WORK TASK:
In the listing below, find each line containing "from" and report it.

INFORMATION SUPPLIED:
__________________________________________________
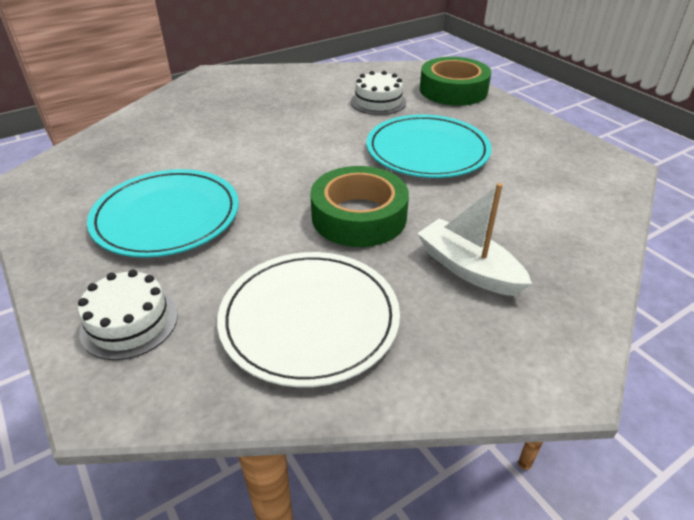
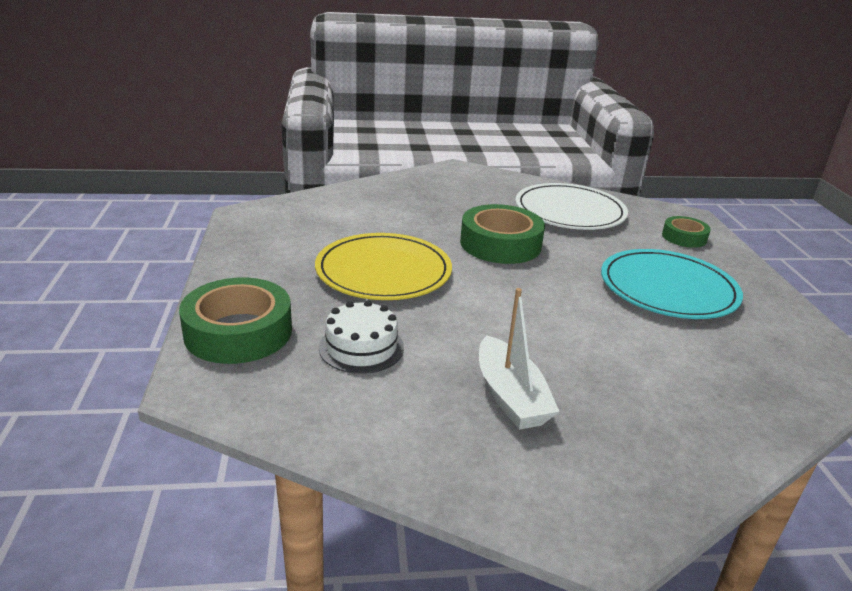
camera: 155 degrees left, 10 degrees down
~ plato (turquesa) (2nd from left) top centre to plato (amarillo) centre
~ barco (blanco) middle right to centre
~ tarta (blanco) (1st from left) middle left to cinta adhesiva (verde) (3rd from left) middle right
__________________________________________________
SOLUTION:
~ plato (turquesa) (2nd from left) top centre to plato (amarillo) centre
~ tarta (blanco) (1st from left) middle left to cinta adhesiva (verde) (3rd from left) middle right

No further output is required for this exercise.